(Source data)
----

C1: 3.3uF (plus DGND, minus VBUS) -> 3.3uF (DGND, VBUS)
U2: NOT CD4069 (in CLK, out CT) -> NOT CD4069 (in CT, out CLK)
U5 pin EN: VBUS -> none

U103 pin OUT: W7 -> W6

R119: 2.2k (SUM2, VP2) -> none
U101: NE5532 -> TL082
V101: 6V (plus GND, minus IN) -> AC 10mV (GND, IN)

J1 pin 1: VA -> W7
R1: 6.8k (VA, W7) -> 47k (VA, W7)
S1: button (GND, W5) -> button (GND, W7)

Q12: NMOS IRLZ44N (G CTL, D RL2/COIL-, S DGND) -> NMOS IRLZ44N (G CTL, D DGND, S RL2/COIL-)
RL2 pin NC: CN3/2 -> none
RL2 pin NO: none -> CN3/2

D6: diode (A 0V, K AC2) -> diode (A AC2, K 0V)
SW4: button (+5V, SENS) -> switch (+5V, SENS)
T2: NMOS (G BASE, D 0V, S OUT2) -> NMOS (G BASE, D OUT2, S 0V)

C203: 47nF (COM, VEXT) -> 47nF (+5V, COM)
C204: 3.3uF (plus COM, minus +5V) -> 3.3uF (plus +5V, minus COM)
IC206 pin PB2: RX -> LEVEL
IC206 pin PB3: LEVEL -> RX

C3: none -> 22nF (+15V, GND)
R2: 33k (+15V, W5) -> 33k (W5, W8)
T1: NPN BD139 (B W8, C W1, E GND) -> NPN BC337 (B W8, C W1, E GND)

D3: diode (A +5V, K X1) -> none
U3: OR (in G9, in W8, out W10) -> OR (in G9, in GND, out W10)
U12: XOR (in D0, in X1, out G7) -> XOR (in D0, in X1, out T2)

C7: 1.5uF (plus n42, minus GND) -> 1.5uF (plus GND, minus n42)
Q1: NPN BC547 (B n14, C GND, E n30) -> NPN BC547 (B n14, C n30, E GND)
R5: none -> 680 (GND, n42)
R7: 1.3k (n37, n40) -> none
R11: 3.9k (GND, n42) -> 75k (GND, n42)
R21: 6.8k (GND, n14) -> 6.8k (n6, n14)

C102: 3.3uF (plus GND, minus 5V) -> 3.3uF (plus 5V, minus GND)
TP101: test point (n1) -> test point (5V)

----

Only the data above, repeated exactly, should make up the reply.

C1: 3.3uF (plus DGND, minus VBUS) -> 3.3uF (DGND, VBUS)
U2: NOT CD4069 (in CLK, out CT) -> NOT CD4069 (in CT, out CLK)
U5 pin EN: VBUS -> none

U103 pin OUT: W7 -> W6

R119: 2.2k (SUM2, VP2) -> none
U101: NE5532 -> TL082
V101: 6V (plus GND, minus IN) -> AC 10mV (GND, IN)

J1 pin 1: VA -> W7
R1: 6.8k (VA, W7) -> 47k (VA, W7)
S1: button (GND, W5) -> button (GND, W7)

Q12: NMOS IRLZ44N (G CTL, D RL2/COIL-, S DGND) -> NMOS IRLZ44N (G CTL, D DGND, S RL2/COIL-)
RL2 pin NC: CN3/2 -> none
RL2 pin NO: none -> CN3/2

D6: diode (A 0V, K AC2) -> diode (A AC2, K 0V)
SW4: button (+5V, SENS) -> switch (+5V, SENS)
T2: NMOS (G BASE, D 0V, S OUT2) -> NMOS (G BASE, D OUT2, S 0V)

C203: 47nF (COM, VEXT) -> 47nF (+5V, COM)
C204: 3.3uF (plus COM, minus +5V) -> 3.3uF (plus +5V, minus COM)
IC206 pin PB2: RX -> LEVEL
IC206 pin PB3: LEVEL -> RX

C3: none -> 22nF (+15V, GND)
R2: 33k (+15V, W5) -> 33k (W5, W8)
T1: NPN BD139 (B W8, C W1, E GND) -> NPN BC337 (B W8, C W1, E GND)

D3: diode (A +5V, K X1) -> none
U3: OR (in G9, in W8, out W10) -> OR (in G9, in GND, out W10)
U12: XOR (in D0, in X1, out G7) -> XOR (in D0, in X1, out T2)

C7: 1.5uF (plus n42, minus GND) -> 1.5uF (plus GND, minus n42)
Q1: NPN BC547 (B n14, C GND, E n30) -> NPN BC547 (B n14, C n30, E GND)
R5: none -> 680 (GND, n42)
R7: 1.3k (n37, n40) -> none
R11: 3.9k (GND, n42) -> 75k (GND, n42)
R21: 6.8k (GND, n14) -> 6.8k (n6, n14)

C102: 3.3uF (plus GND, minus 5V) -> 3.3uF (plus 5V, minus GND)
TP101: test point (n1) -> test point (5V)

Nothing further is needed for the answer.